» Problem description
Sort through the entries below and pull out lines containing the word "none".
---------- Input data ----------
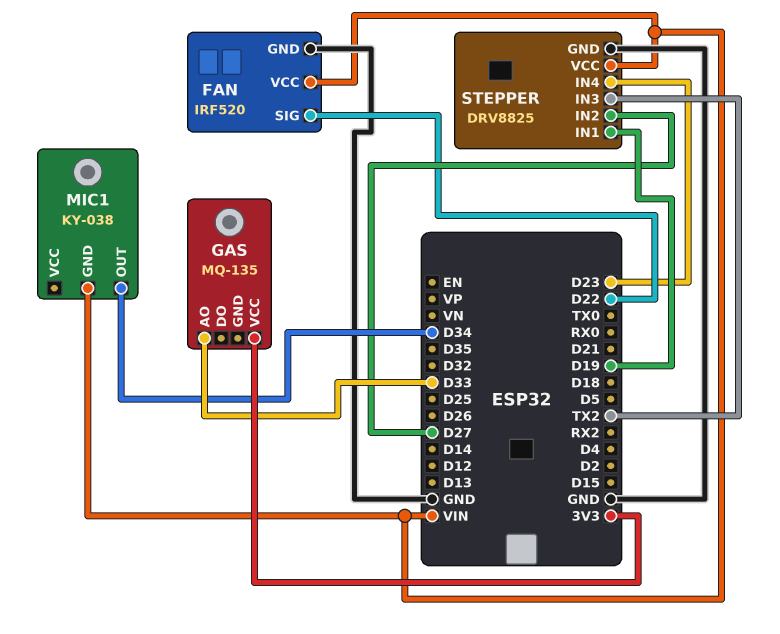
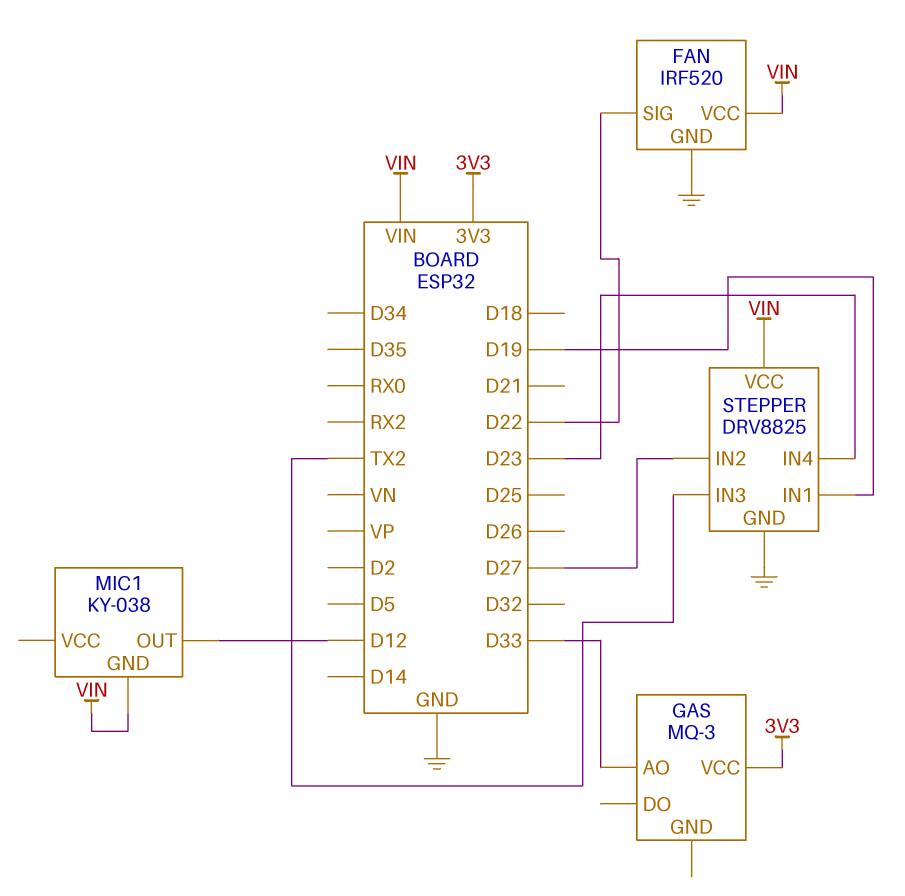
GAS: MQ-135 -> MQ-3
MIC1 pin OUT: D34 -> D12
----------
---------- Input data ----------
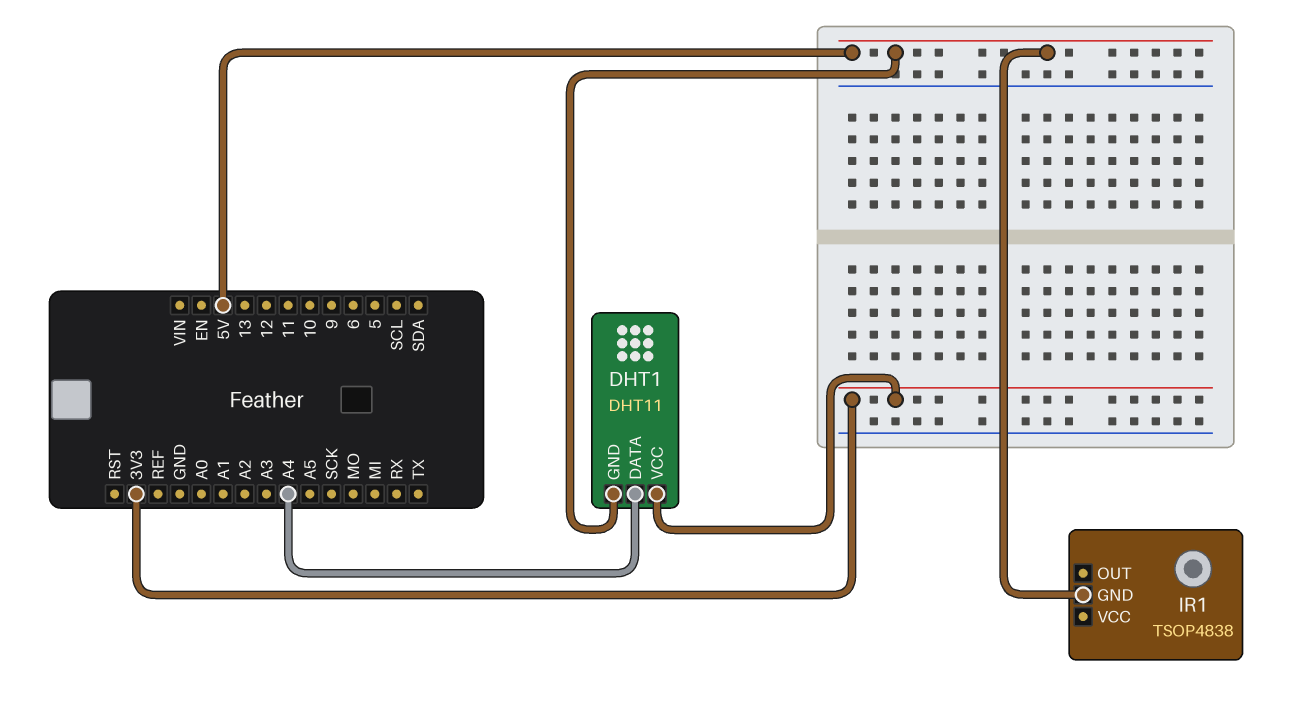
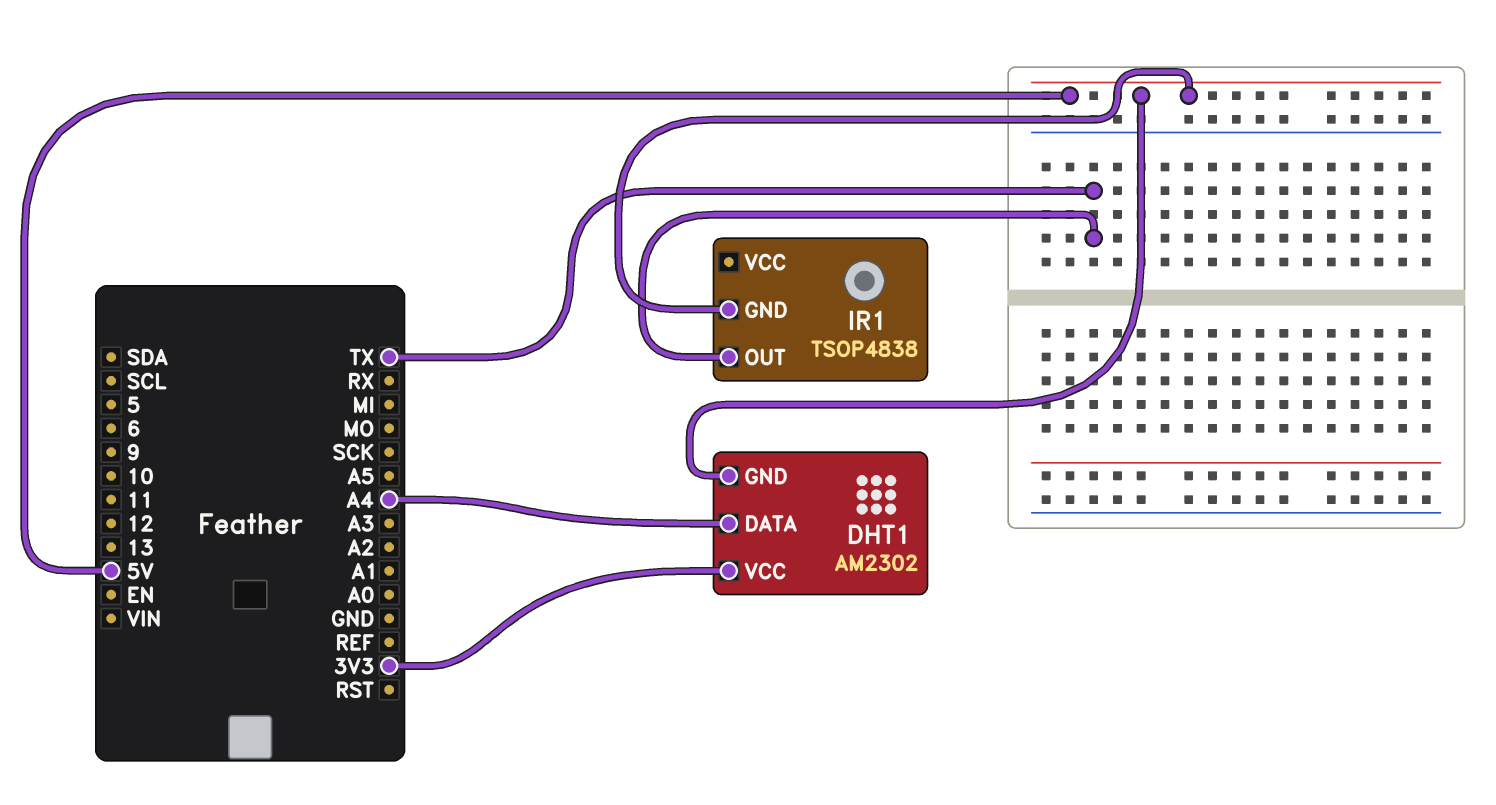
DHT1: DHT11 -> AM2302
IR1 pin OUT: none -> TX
----------
---------- Input data ----------
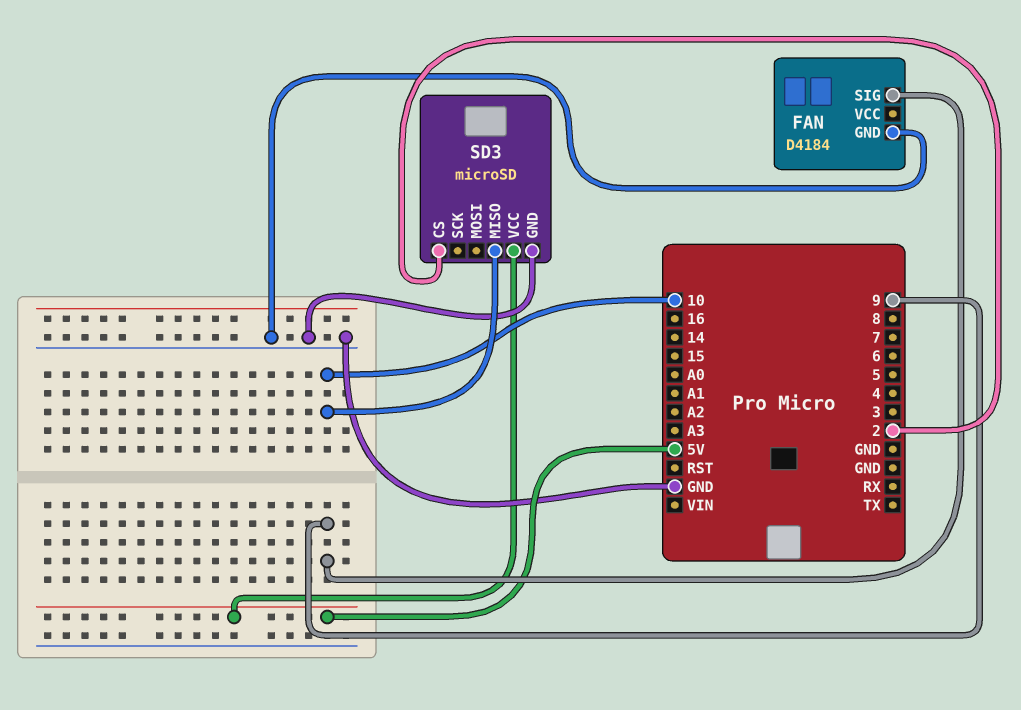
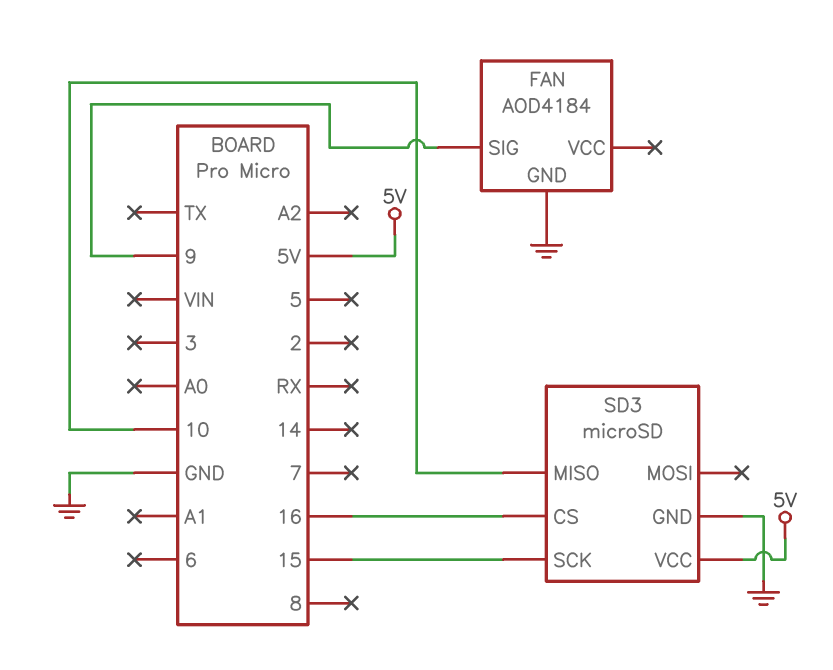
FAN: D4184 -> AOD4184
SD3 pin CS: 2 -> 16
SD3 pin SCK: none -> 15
----------
» Exercise solution
IR1 pin OUT: none -> TX
SD3 pin SCK: none -> 15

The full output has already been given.